:: Record excerpts

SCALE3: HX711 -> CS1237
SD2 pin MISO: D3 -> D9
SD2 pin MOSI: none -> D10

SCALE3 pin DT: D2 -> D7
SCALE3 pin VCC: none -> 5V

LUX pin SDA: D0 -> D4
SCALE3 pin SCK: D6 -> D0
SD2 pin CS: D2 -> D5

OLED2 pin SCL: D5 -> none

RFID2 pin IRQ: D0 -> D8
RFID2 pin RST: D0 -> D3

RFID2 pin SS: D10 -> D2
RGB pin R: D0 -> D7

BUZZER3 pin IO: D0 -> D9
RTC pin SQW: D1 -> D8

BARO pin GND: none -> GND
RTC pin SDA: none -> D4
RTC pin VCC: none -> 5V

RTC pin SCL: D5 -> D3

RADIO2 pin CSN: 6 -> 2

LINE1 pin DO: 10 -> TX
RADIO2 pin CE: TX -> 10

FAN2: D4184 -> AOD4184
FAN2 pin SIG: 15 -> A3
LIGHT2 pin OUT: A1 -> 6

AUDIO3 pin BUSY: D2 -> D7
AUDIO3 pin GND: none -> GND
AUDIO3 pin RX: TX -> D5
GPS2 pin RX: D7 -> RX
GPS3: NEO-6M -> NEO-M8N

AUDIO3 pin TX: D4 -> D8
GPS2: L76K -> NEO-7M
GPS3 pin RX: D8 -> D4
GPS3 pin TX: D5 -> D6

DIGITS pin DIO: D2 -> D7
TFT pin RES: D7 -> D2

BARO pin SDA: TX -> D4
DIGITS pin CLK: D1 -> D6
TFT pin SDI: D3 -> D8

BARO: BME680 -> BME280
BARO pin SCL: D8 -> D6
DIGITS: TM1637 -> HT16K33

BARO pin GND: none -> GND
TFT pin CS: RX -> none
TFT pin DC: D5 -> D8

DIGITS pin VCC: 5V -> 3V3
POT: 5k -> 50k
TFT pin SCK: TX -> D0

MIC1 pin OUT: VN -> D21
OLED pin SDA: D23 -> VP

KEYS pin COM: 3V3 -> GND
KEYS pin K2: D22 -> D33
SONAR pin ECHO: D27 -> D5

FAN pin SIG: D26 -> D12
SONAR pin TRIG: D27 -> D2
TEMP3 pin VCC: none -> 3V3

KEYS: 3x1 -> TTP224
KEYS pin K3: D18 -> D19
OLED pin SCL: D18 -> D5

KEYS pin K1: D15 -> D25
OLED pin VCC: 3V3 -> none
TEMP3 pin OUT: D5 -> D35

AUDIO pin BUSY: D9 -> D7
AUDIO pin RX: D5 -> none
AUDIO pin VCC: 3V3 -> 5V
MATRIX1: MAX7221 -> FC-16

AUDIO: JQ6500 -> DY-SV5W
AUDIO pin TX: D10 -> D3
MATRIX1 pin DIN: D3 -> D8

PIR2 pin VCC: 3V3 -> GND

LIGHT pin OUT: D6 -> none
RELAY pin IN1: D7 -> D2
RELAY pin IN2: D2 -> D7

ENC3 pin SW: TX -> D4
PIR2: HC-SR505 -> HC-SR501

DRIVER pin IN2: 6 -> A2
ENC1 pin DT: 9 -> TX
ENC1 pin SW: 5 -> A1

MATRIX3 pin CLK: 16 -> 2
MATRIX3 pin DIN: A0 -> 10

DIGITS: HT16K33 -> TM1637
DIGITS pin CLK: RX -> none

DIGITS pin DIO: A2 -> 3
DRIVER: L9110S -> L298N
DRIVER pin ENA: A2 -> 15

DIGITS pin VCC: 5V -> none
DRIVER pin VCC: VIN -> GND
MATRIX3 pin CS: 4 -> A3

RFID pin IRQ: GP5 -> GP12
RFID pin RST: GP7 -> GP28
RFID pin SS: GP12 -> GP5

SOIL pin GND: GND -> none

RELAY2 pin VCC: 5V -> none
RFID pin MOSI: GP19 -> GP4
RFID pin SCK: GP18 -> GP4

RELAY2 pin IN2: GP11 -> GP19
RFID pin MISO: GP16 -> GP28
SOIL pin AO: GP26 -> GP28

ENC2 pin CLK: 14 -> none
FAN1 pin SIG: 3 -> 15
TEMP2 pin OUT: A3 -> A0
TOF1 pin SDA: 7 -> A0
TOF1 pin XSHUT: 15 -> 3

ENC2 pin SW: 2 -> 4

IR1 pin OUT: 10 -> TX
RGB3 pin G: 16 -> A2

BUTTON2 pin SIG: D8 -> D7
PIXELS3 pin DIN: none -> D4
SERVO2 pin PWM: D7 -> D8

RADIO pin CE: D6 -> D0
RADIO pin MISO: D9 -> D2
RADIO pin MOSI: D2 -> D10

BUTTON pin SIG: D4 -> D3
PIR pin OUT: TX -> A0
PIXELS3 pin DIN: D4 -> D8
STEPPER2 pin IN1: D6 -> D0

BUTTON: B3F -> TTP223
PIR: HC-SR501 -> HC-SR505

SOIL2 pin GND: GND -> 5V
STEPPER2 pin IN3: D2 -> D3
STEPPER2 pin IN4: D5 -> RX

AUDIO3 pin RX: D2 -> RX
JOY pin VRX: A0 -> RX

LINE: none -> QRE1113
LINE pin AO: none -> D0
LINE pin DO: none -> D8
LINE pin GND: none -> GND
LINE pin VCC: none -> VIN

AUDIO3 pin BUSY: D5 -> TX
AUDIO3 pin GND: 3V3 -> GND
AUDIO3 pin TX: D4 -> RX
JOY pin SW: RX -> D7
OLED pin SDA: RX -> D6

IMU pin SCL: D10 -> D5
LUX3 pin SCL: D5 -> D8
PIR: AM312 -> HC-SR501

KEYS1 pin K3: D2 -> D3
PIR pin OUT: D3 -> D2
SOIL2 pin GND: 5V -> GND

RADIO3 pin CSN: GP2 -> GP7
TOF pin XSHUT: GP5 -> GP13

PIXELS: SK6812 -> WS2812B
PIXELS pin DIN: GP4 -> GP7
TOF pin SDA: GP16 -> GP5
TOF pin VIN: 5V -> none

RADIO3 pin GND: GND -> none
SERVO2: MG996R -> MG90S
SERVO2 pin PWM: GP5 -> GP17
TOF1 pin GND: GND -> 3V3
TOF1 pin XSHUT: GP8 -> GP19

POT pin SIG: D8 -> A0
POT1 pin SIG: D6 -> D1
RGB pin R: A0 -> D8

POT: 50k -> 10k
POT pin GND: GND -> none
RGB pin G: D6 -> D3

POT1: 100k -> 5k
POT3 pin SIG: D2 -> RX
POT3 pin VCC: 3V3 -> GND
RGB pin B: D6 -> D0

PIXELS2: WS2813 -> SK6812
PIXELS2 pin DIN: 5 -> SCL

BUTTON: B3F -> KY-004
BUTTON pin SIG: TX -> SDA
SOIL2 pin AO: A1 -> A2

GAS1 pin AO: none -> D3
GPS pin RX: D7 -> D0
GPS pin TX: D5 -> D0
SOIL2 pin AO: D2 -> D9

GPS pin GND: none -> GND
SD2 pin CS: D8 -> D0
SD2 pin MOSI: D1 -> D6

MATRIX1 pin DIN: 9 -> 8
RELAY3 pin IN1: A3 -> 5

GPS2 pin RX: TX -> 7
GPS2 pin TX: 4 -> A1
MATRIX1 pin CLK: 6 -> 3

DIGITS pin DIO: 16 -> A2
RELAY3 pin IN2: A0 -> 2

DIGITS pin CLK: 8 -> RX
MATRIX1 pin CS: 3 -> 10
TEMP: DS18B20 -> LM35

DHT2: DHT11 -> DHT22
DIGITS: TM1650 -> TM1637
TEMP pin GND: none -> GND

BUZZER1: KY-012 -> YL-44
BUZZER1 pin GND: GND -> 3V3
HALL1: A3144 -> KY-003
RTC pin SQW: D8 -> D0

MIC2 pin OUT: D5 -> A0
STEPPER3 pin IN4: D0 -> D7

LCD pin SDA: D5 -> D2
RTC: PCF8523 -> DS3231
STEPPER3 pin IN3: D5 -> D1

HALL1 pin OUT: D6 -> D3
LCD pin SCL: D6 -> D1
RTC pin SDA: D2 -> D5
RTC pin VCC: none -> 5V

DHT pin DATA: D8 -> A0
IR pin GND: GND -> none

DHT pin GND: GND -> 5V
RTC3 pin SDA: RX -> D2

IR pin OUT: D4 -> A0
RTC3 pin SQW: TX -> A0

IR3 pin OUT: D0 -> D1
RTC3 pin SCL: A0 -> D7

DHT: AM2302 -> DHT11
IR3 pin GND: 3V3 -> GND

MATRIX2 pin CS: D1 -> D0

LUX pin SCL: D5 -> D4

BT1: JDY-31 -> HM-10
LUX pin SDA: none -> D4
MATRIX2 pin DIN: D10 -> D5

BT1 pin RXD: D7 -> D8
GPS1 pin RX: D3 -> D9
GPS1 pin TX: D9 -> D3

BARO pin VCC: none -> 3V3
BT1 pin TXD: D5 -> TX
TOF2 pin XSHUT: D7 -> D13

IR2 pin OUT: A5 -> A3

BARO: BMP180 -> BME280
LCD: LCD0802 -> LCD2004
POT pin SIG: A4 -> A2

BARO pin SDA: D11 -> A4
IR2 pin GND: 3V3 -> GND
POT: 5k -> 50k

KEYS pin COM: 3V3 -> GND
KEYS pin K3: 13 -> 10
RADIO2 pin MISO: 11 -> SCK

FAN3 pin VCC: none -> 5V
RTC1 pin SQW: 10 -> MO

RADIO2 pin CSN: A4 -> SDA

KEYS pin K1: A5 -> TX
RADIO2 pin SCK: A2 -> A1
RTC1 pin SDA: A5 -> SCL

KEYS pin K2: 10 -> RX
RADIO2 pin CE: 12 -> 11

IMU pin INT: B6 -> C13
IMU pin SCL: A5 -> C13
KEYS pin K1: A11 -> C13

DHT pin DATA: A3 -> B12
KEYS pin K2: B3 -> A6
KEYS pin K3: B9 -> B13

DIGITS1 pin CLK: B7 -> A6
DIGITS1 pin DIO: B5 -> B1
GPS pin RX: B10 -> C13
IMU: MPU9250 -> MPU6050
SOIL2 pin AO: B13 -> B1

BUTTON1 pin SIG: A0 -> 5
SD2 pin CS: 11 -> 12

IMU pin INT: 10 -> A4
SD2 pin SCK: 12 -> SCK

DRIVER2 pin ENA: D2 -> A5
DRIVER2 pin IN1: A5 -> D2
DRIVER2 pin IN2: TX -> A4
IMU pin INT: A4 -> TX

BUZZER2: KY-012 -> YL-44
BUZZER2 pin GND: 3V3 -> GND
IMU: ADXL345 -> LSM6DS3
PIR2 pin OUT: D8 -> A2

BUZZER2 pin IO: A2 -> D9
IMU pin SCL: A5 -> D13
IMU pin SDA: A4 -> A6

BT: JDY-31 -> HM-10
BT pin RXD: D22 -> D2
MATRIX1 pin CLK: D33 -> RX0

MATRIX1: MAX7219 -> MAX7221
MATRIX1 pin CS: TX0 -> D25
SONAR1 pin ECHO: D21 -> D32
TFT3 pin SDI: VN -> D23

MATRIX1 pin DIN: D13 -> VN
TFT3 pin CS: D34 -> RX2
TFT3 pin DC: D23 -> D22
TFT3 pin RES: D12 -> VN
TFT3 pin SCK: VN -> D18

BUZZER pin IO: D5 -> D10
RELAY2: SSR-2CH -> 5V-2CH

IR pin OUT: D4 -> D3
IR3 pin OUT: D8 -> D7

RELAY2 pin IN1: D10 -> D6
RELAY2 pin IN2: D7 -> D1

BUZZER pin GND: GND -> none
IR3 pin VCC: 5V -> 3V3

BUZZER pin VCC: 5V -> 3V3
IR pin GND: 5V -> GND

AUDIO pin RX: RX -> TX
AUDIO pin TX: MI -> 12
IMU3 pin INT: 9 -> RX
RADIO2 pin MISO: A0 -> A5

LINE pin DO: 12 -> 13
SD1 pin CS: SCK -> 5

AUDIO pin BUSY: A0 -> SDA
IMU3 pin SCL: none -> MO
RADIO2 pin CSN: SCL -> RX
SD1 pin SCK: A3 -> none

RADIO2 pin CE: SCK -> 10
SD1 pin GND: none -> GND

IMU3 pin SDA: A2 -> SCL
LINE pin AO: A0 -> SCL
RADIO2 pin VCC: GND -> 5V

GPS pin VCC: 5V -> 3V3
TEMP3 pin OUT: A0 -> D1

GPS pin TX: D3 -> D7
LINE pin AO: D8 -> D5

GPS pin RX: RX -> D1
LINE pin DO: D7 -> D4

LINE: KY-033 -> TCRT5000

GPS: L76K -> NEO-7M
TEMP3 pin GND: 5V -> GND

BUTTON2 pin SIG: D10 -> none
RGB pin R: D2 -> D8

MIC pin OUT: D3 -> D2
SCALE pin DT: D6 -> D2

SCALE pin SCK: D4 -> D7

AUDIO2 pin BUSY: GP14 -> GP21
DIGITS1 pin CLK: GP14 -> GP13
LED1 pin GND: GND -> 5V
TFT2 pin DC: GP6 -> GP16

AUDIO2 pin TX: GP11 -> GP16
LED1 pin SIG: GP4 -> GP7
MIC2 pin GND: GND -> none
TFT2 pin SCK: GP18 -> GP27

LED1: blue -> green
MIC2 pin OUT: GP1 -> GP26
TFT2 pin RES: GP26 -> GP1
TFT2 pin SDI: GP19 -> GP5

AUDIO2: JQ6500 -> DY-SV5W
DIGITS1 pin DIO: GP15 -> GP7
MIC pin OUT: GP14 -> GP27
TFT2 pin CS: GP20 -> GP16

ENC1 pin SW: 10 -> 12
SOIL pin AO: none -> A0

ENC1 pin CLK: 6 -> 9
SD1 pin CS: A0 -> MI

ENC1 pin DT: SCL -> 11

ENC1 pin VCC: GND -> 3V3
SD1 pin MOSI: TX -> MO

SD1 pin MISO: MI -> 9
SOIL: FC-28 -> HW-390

::::

To do - The answer should be one number: how many lines in the listing above contain "BUSY".

Solved exercise - 5